### ASSIGNMENT
The answer consists of the lines from the line holding "DIGITS pin DIO: D1 -> D3" through the last line of the entries, retyped exactly, and nothing else. No pictures belong in it.

(Edit tracking data)
━━━
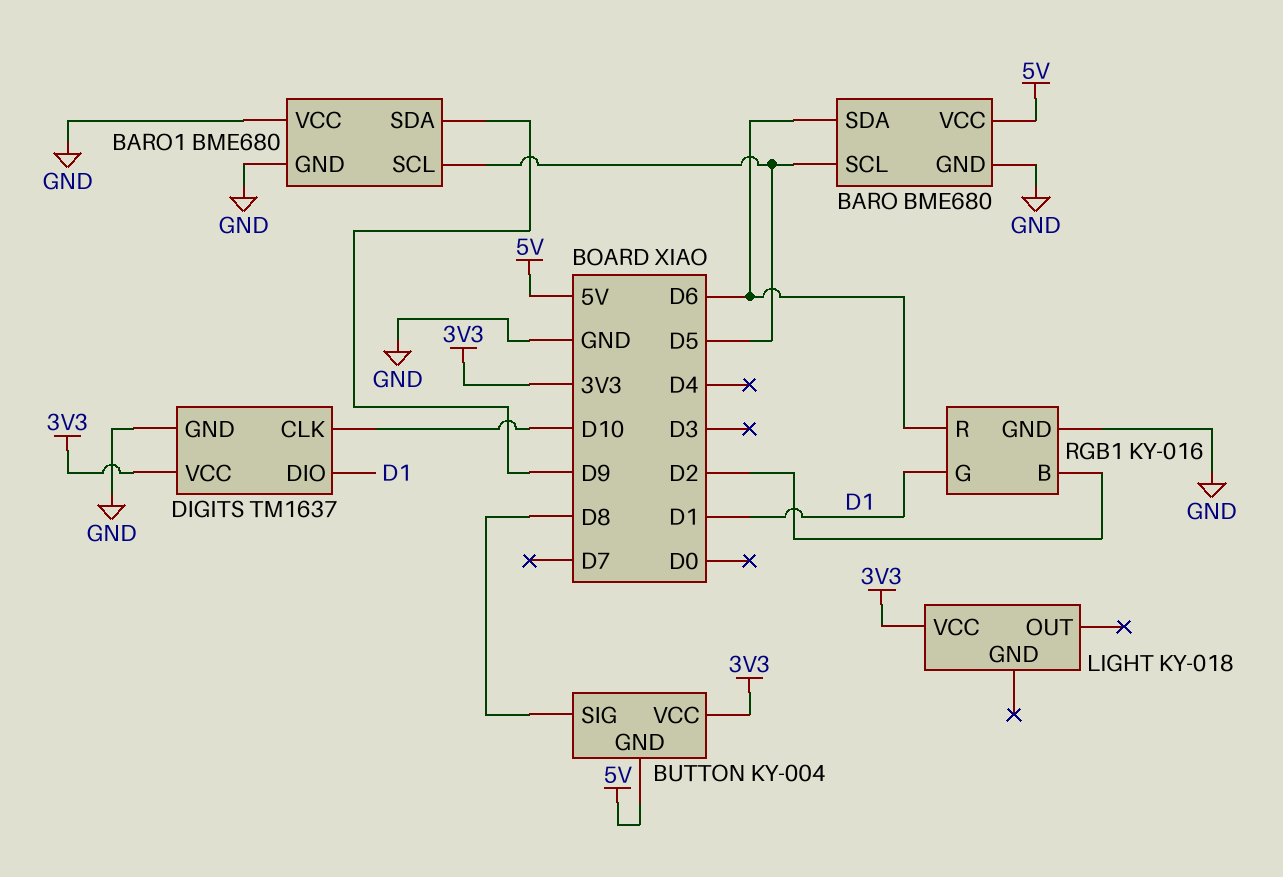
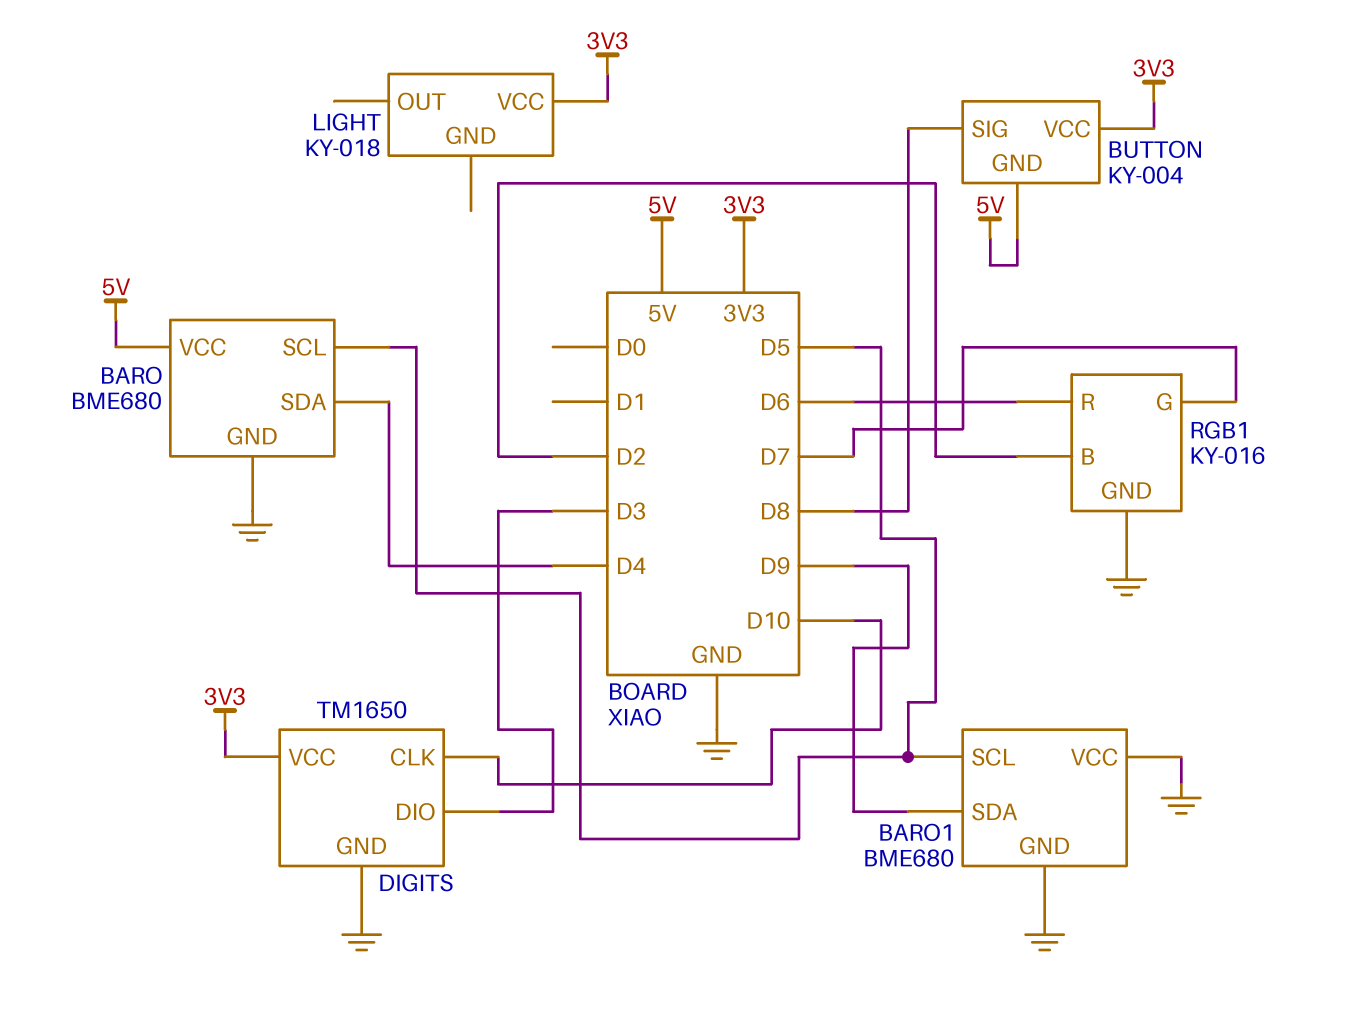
BARO pin SDA: D6 -> D4
DIGITS: TM1637 -> TM1650
DIGITS pin DIO: D1 -> D3
RGB1 pin G: D1 -> D7

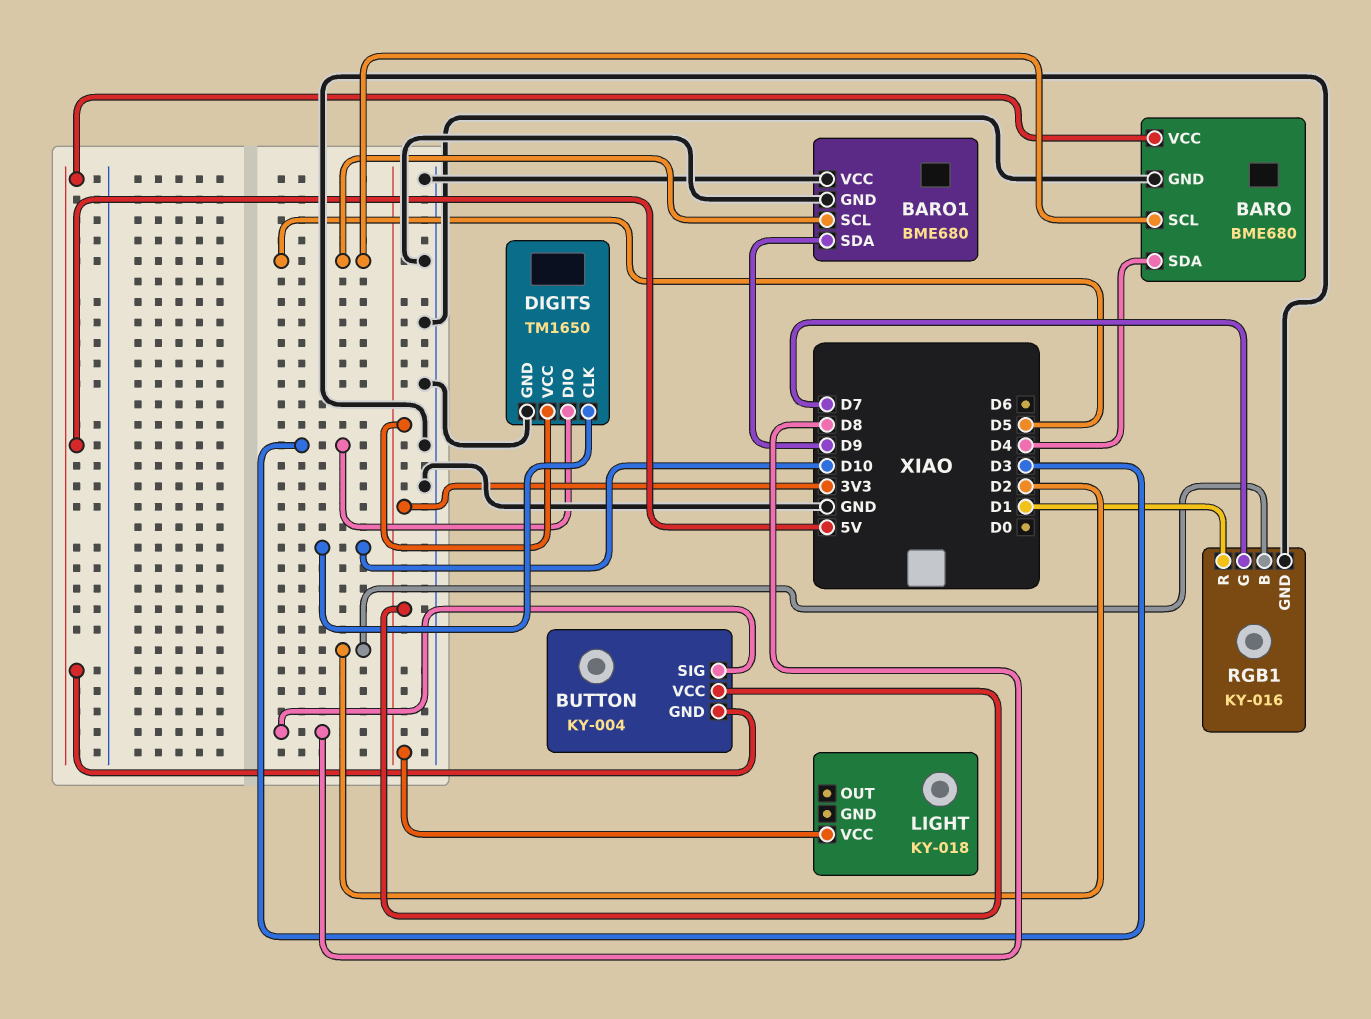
RGB1 pin R: D6 -> D1

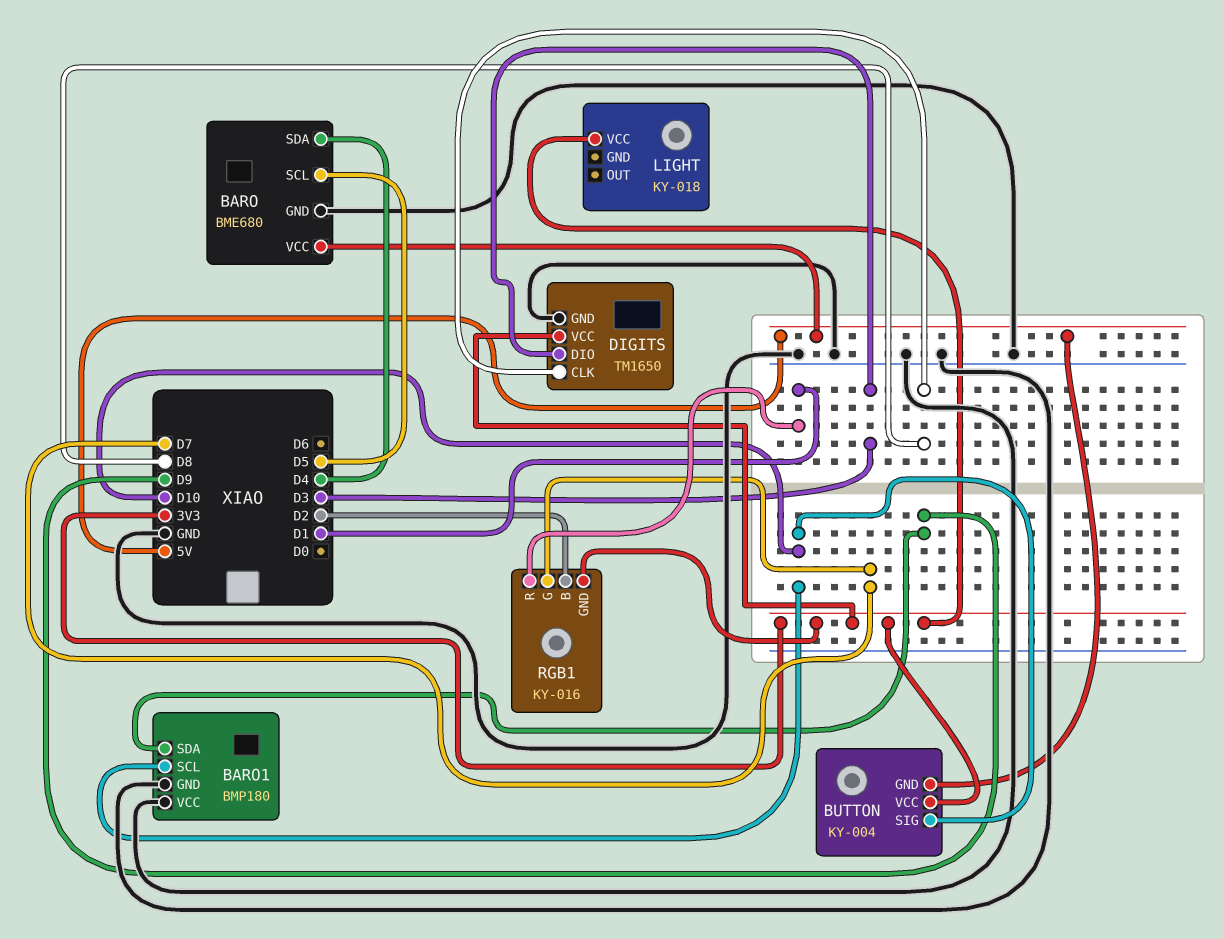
BARO1: BME680 -> BMP180
BARO1 pin SCL: D5 -> D10
BUTTON pin SIG: D8 -> D10
DIGITS pin CLK: D10 -> D8
RGB1 pin GND: GND -> 3V3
━━━
### EXERCISE RESPONSE
DIGITS pin DIO: D1 -> D3
RGB1 pin G: D1 -> D7

RGB1 pin R: D6 -> D1

BARO1: BME680 -> BMP180
BARO1 pin SCL: D5 -> D10
BUTTON pin SIG: D8 -> D10
DIGITS pin CLK: D10 -> D8
RGB1 pin GND: GND -> 3V3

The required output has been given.